• _TASK BRIEF_
Below is a listing. Quote from it, exactly, the lines from the one containing "yellow L-shape: moved" down to the one containing "purple line: rotated 32 degrees clockwise", both ends included, and nothing else.

• _MATERIALS PROVIDED_
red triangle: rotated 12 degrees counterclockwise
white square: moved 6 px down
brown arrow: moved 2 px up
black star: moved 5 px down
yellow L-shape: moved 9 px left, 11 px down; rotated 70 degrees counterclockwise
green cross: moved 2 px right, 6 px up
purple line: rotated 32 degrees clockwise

* * *

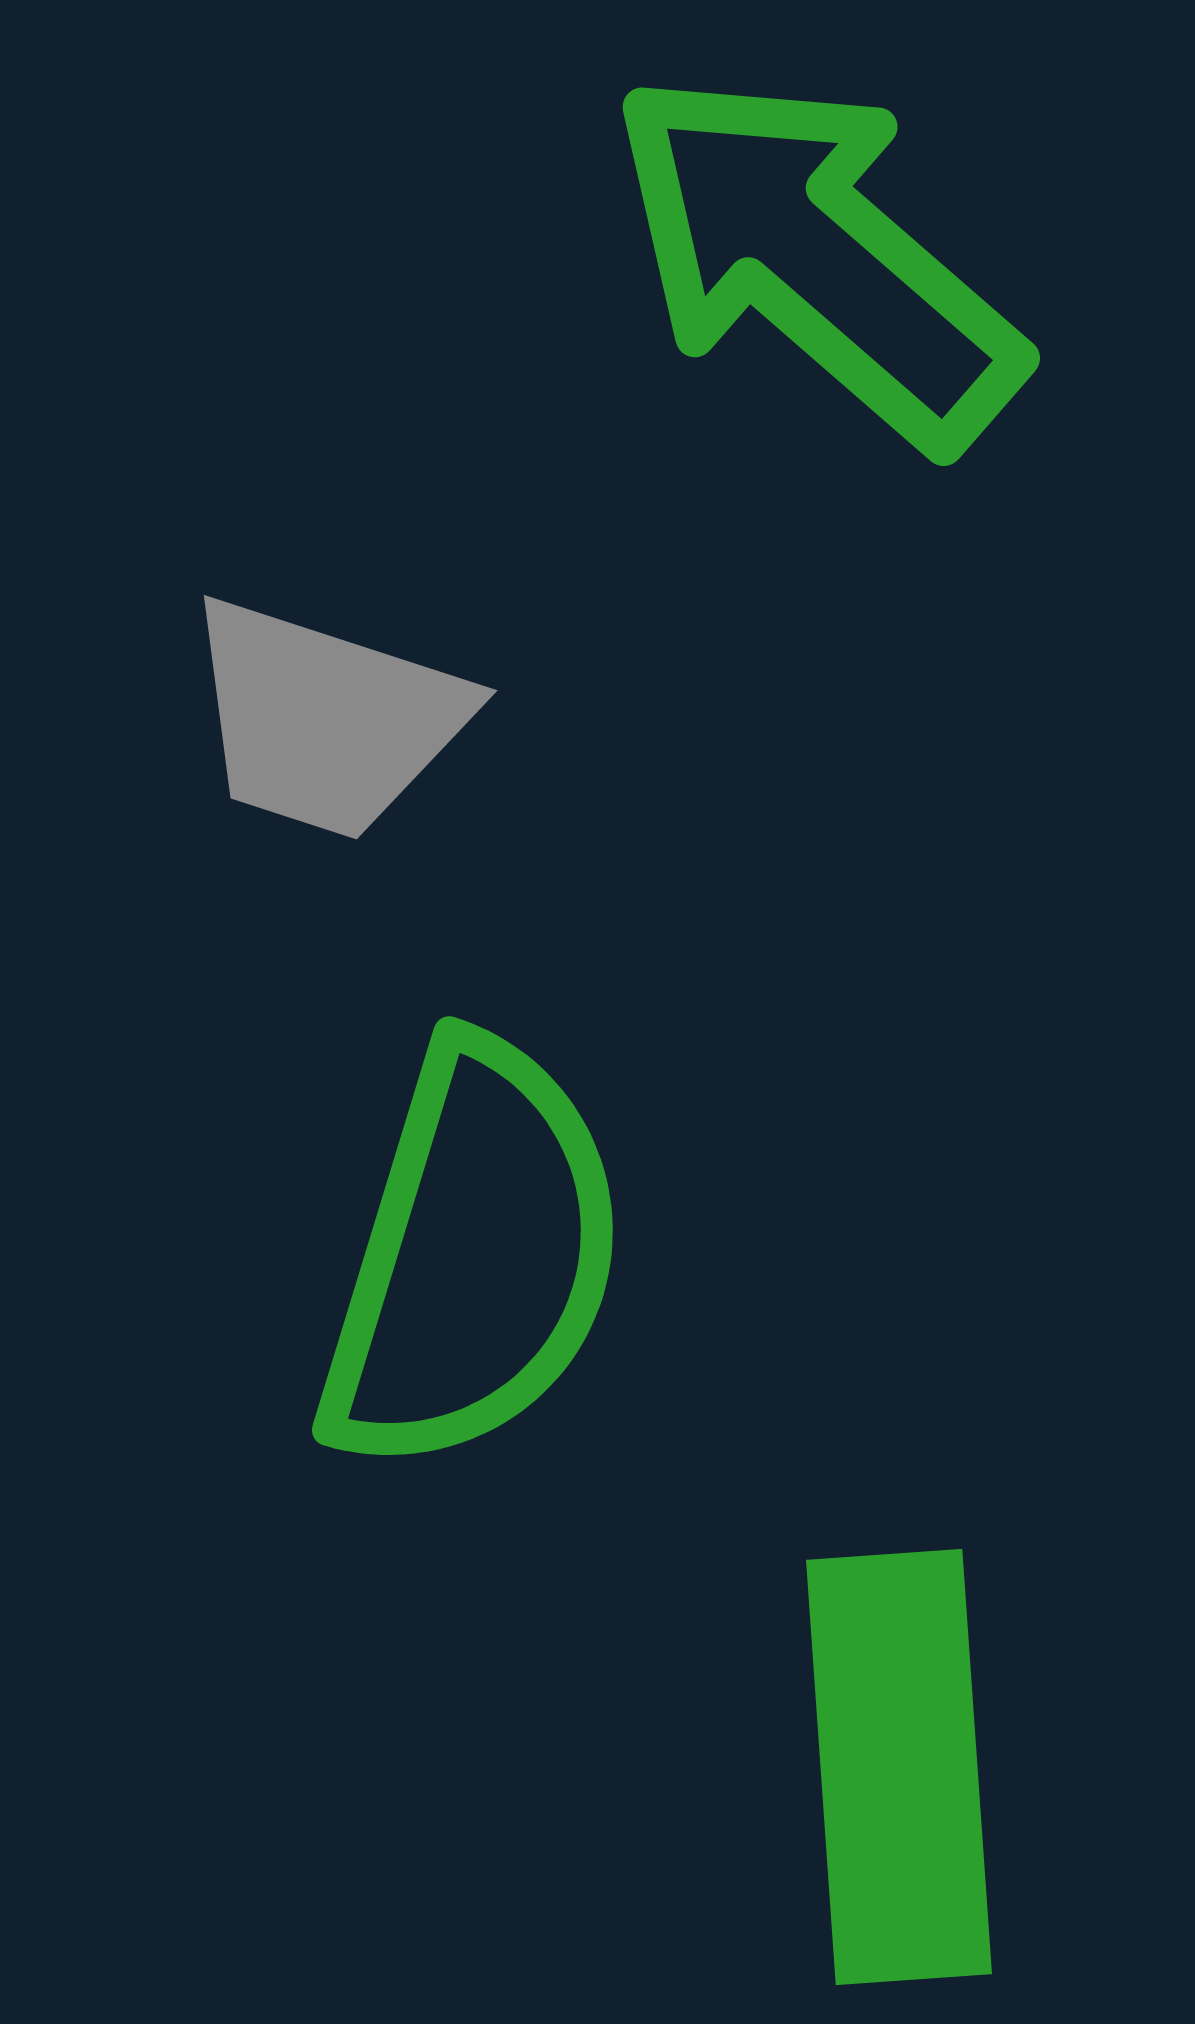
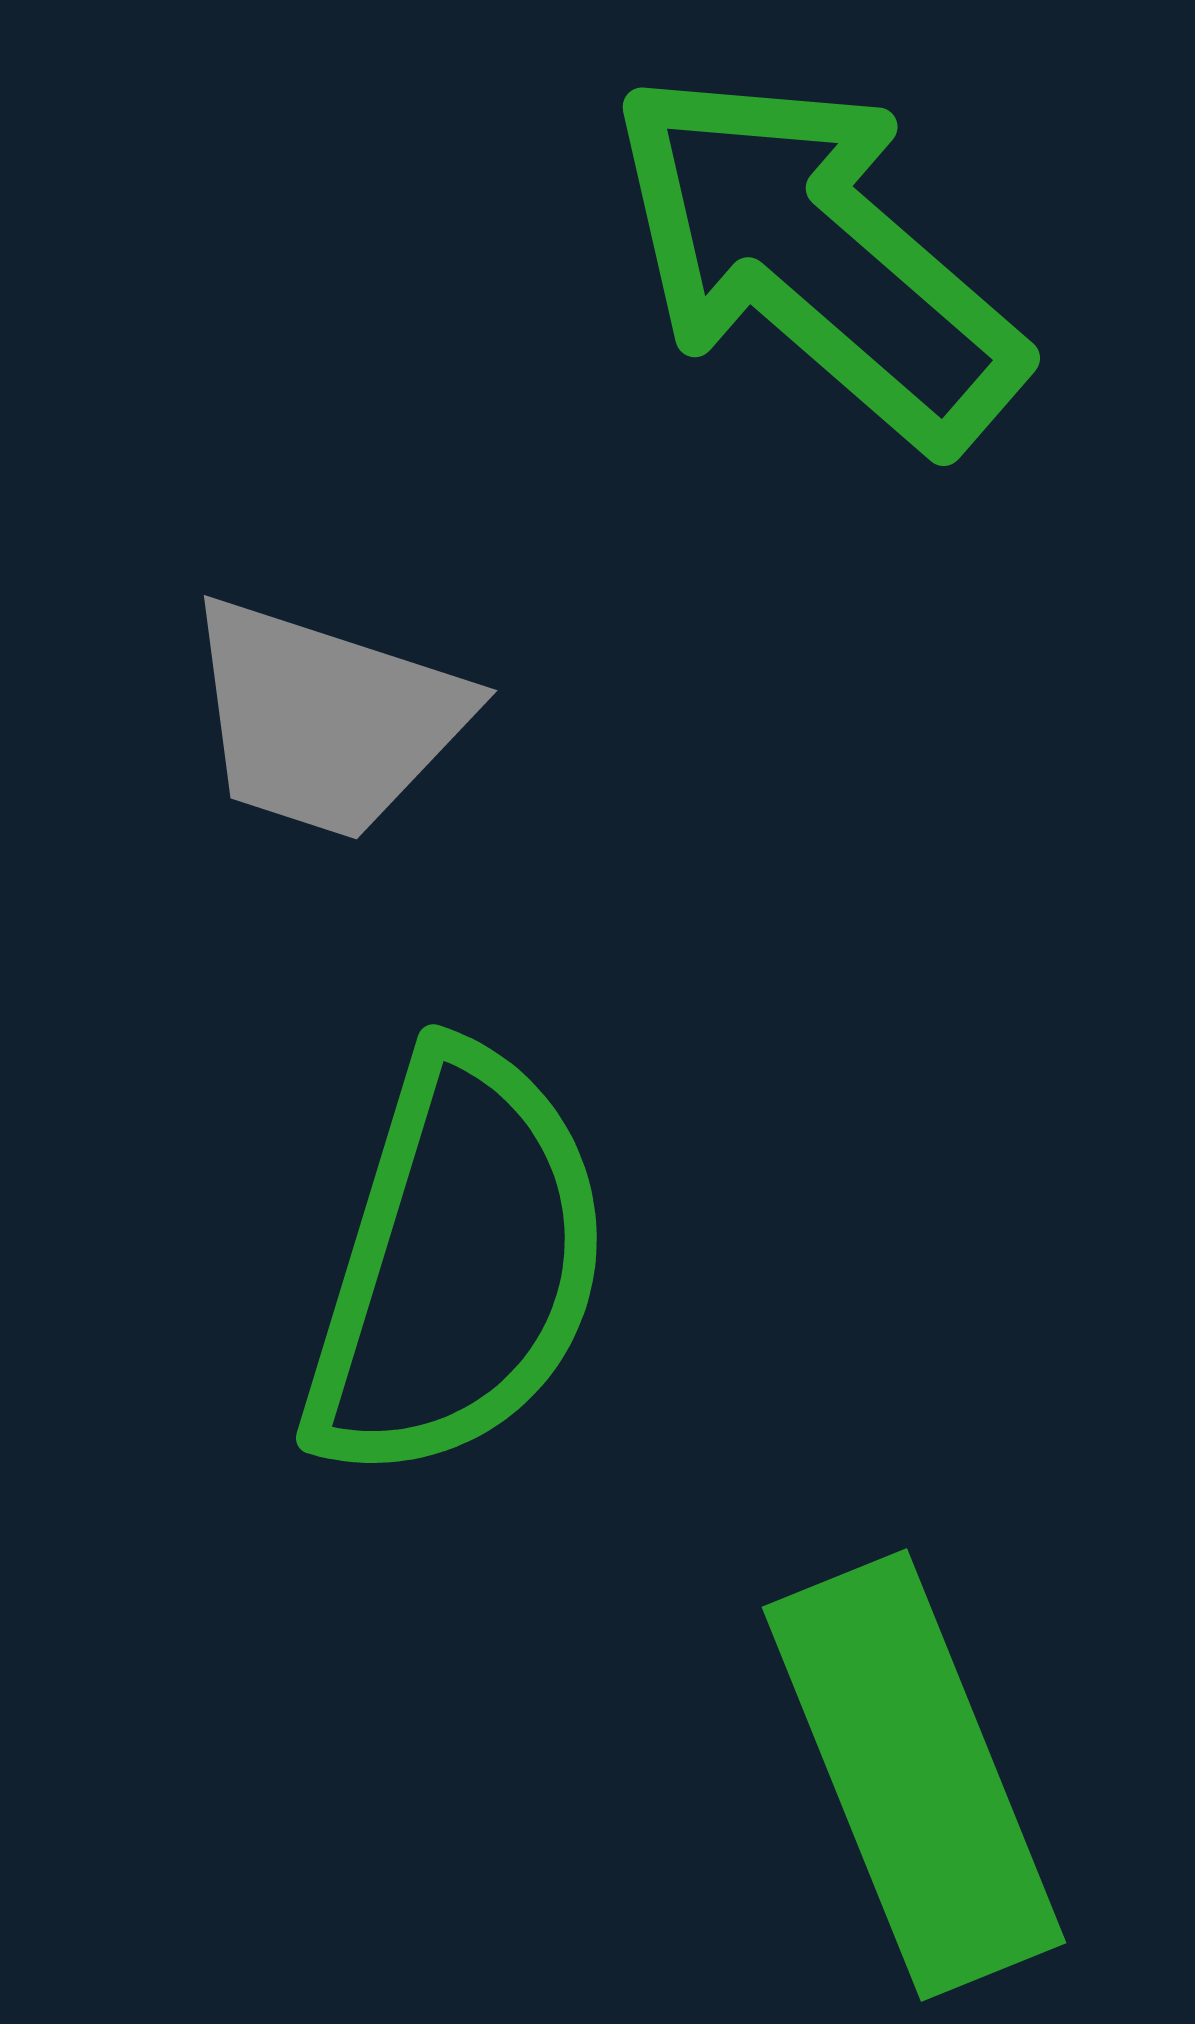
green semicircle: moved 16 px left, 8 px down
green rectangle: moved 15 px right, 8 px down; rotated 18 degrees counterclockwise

• _SOLUTION FOR THIS EXERCISE_
yellow L-shape: moved 9 px left, 11 px down; rotated 70 degrees counterclockwise
green cross: moved 2 px right, 6 px up
purple line: rotated 32 degrees clockwise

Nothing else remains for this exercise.